(Stored dataset items)
*** Begin section ***

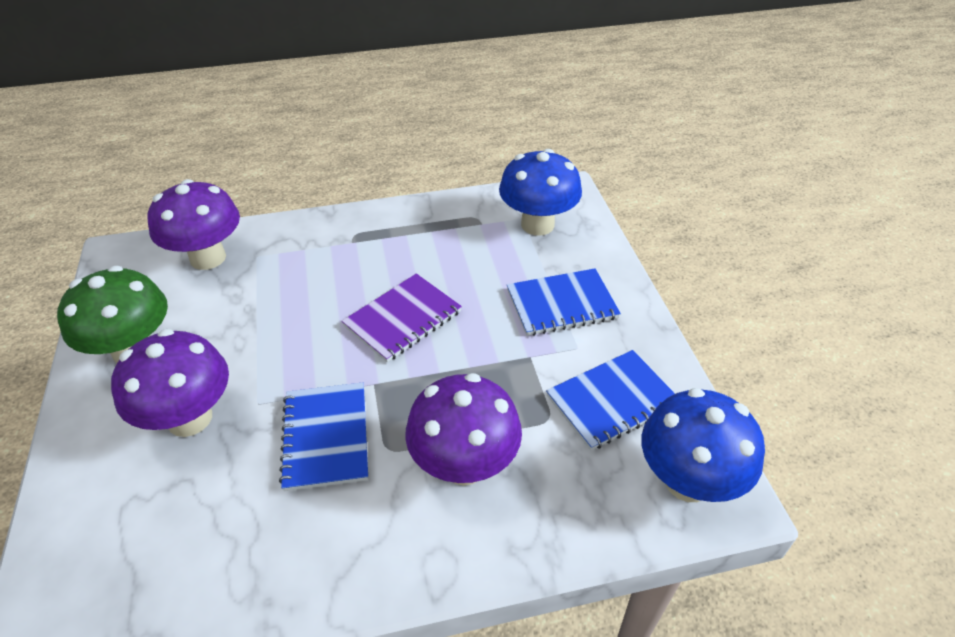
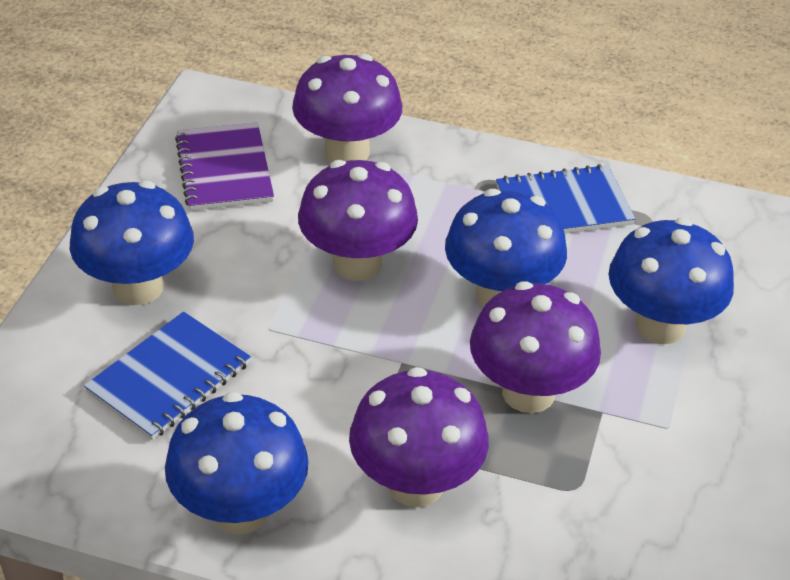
blue mushroom: 2 -> 4
blue notebook: 3 -> 2
green mushroom: 1 -> 0
purple mushroom: 3 -> 4

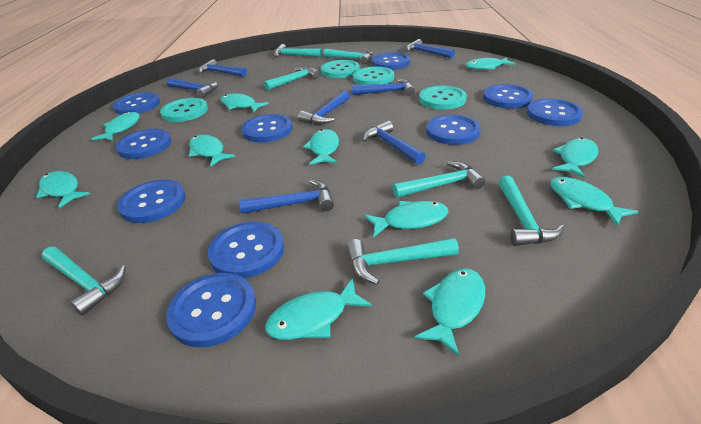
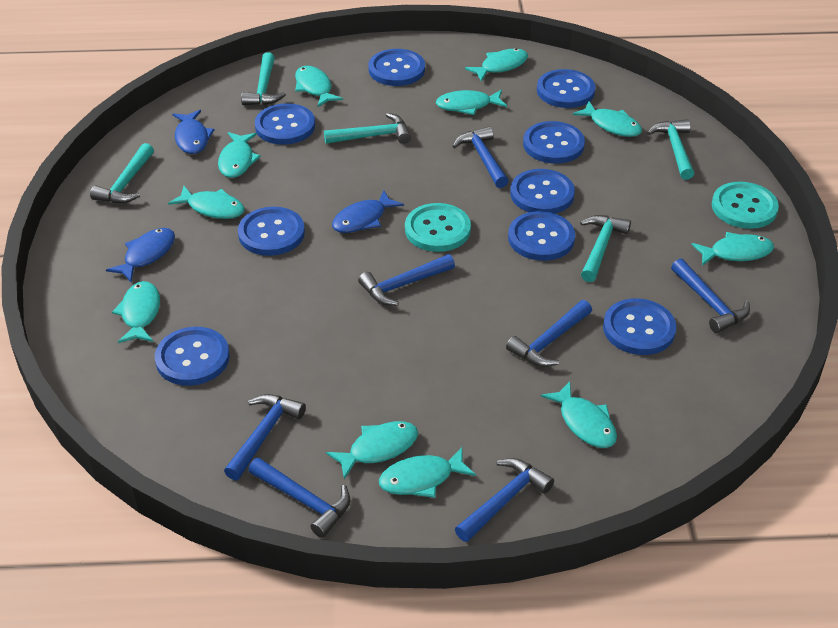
blue button: 10 -> 9
blue fish: 0 -> 3
turquoise button: 4 -> 2
turquoise hammer: 7 -> 5

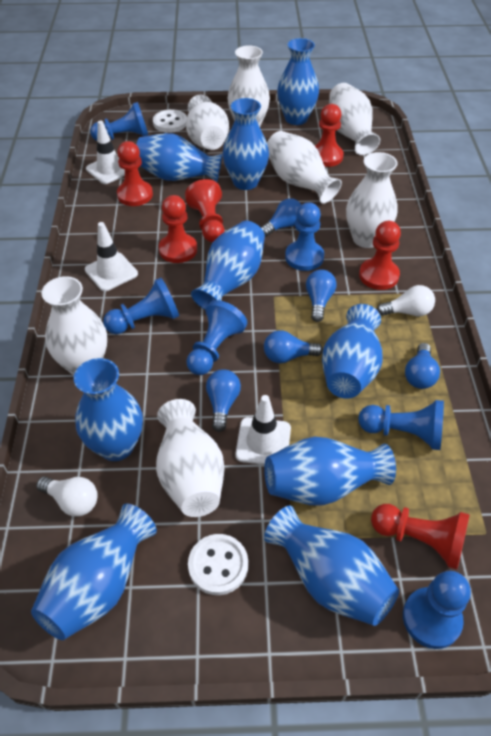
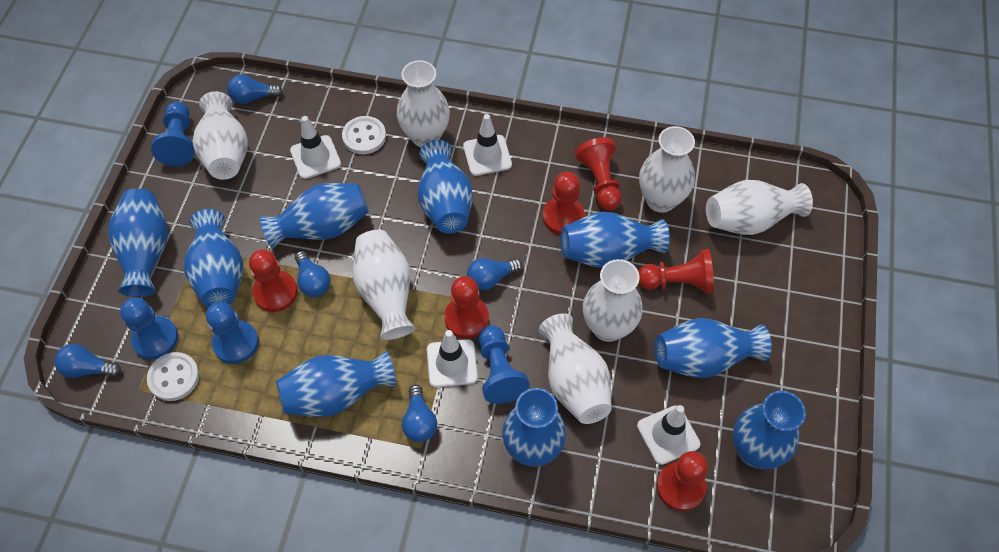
blue pawn: 6 -> 4
white light bulb: 2 -> 0
white traffic cone: 3 -> 4

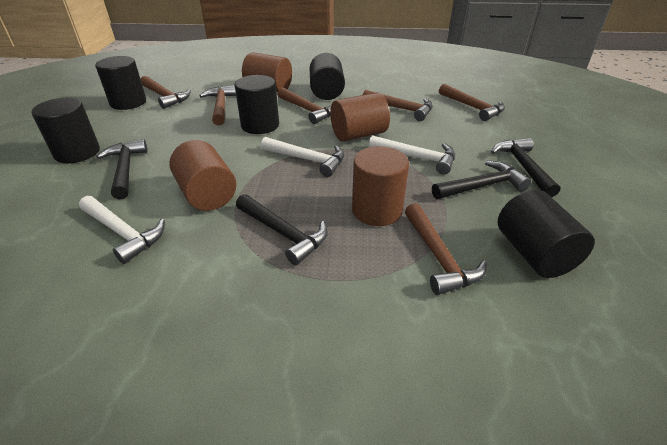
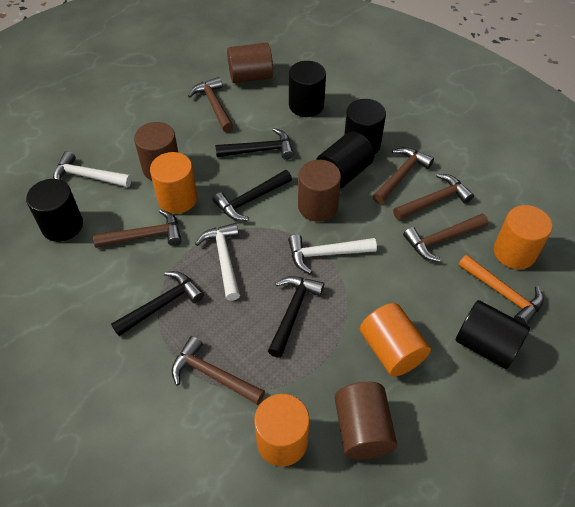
orange cylinder: 0 -> 4
orange hammer: 0 -> 1

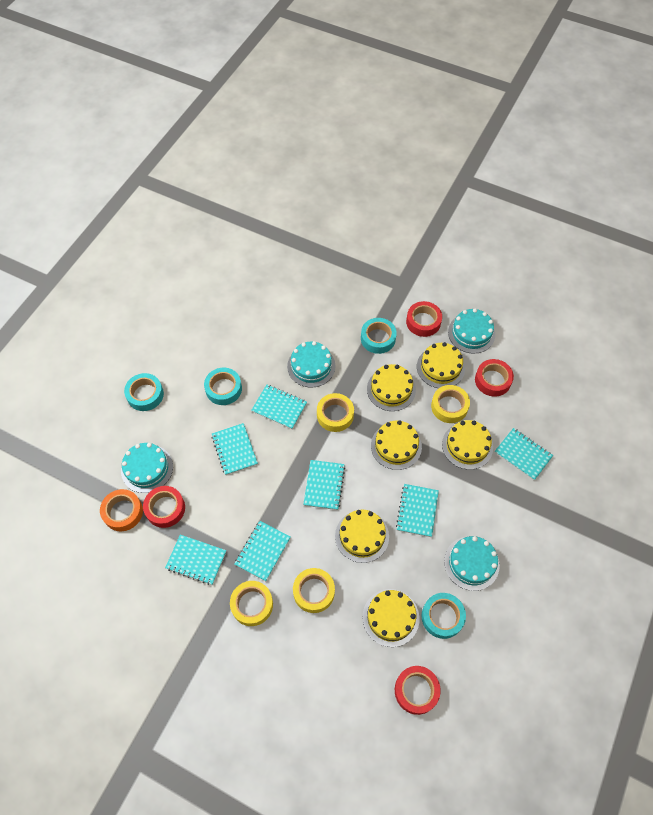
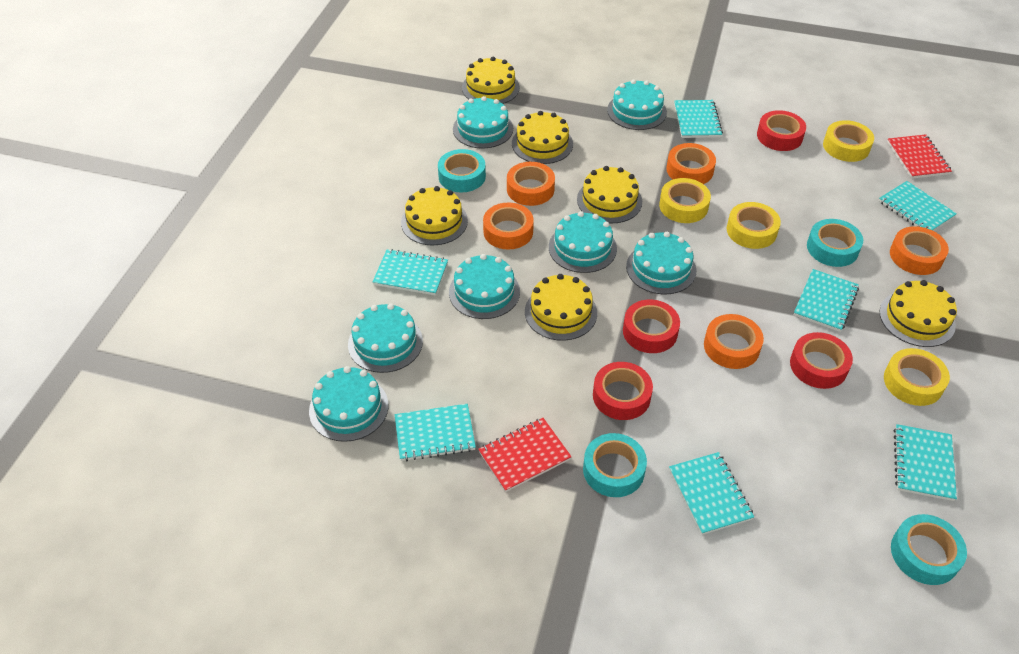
orange tape: 1 -> 5
red notebook: 0 -> 2
turquoise cake: 4 -> 7

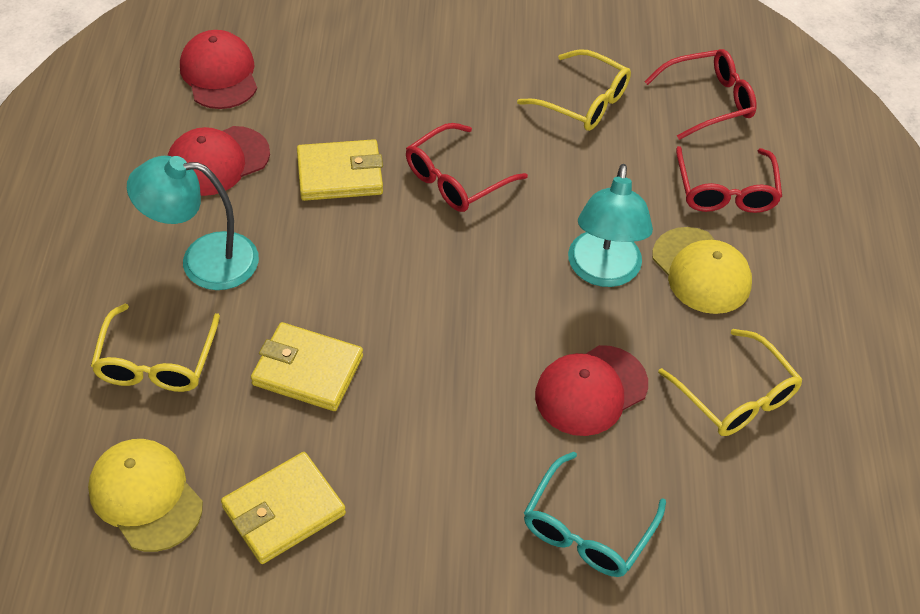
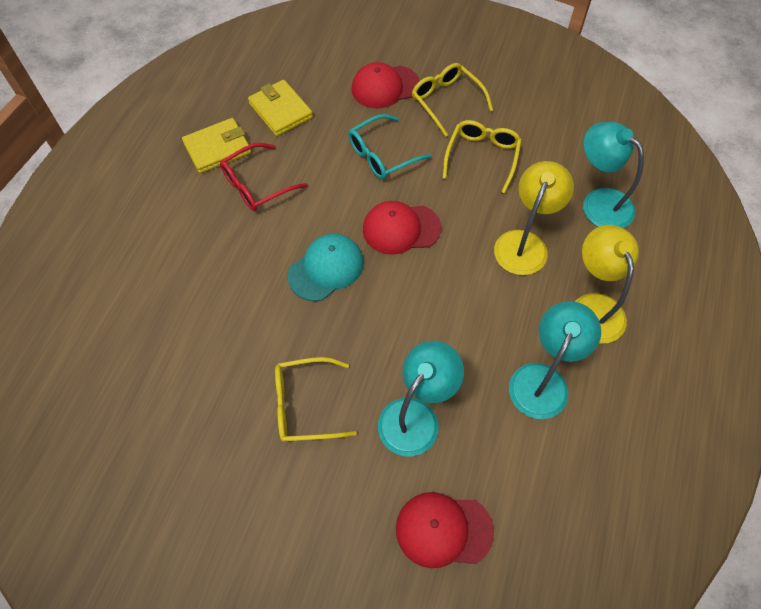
red glasses: 3 -> 1
turquoise cap: 0 -> 1
turquoise lamp: 2 -> 3
yellow cap: 2 -> 0
yellow lamp: 0 -> 2
yellow wallet: 3 -> 2

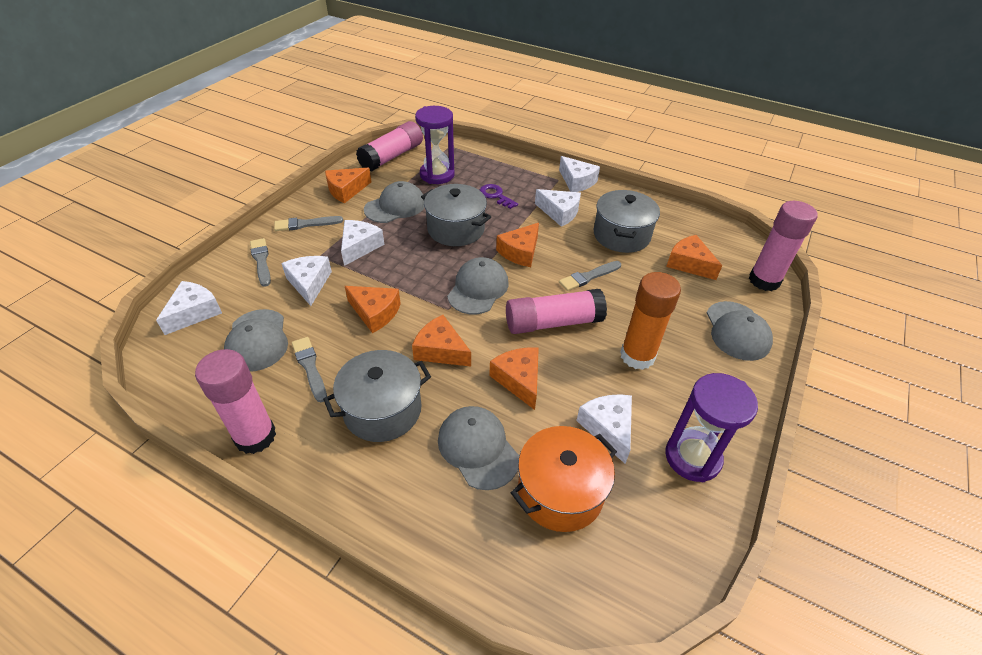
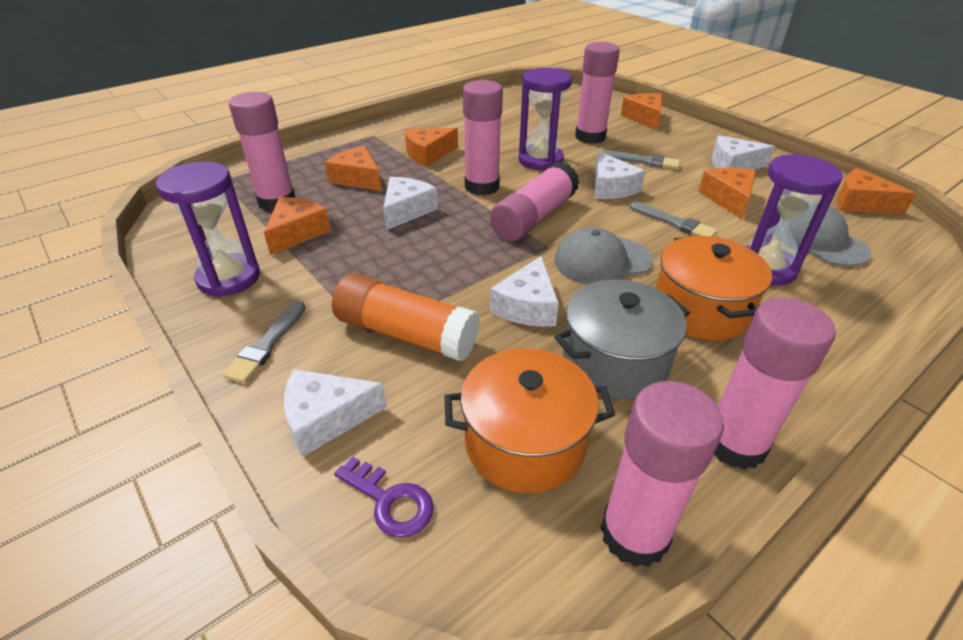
grey brush: 4 -> 3
grey cap: 5 -> 2
grey pot: 3 -> 1
orange pot: 1 -> 2
pink glue stick: 4 -> 6
purple hourglass: 2 -> 3
white cheese: 6 -> 5

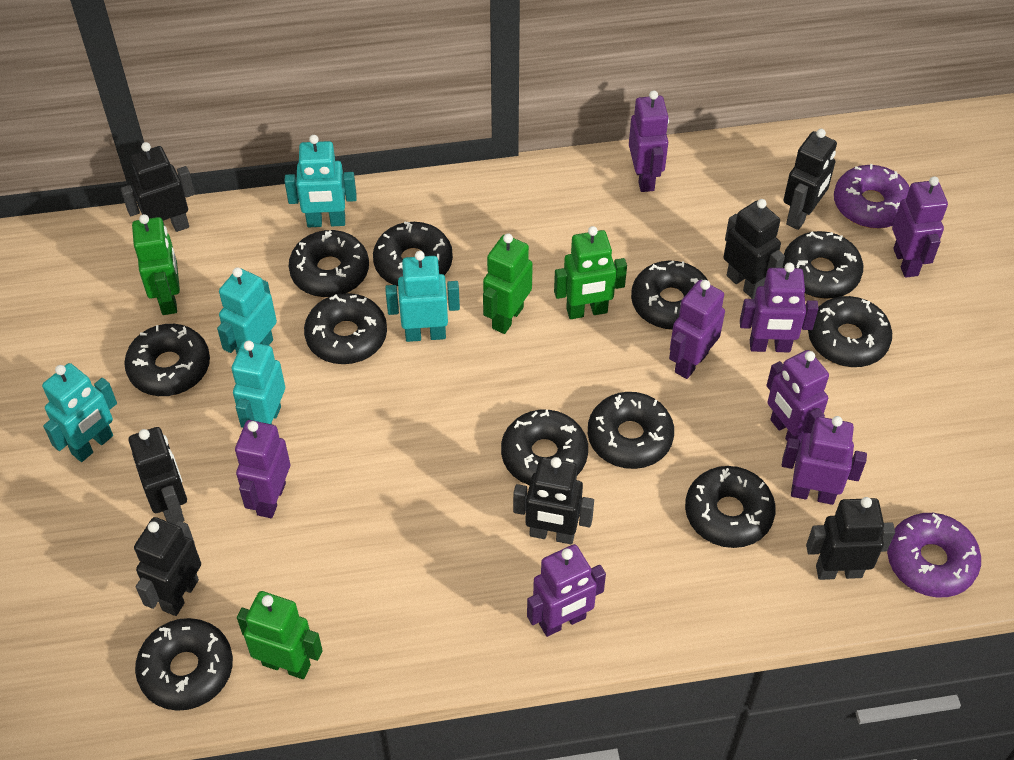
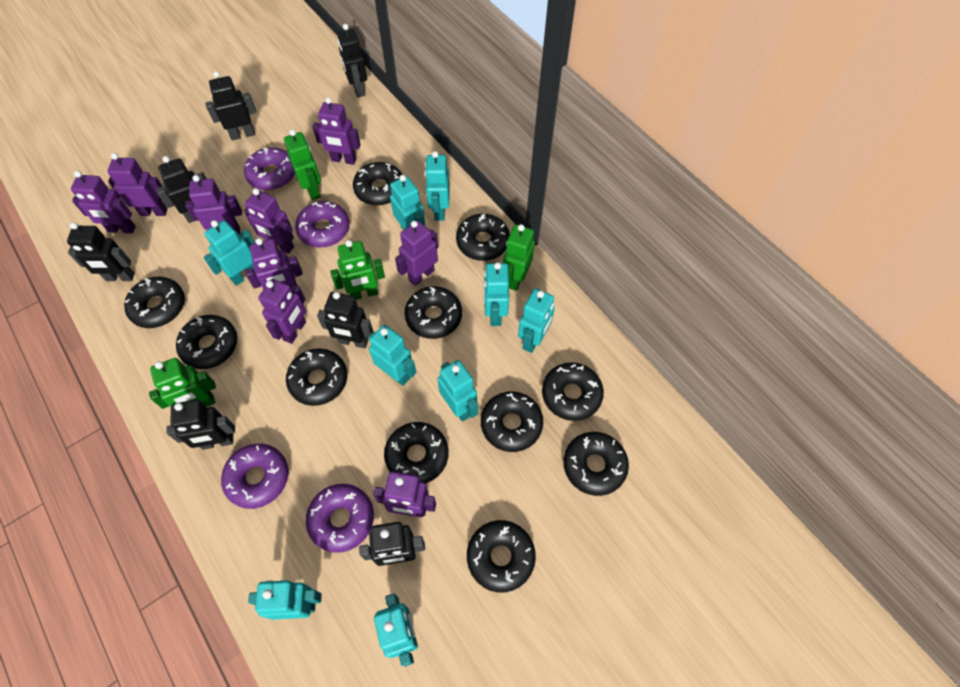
purple donut: 2 -> 4
purple robot: 8 -> 9
turquoise robot: 5 -> 9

*** End section ***

If a line of the entries contains "yellow", it counts; say how many such lines there are and give only the number.

3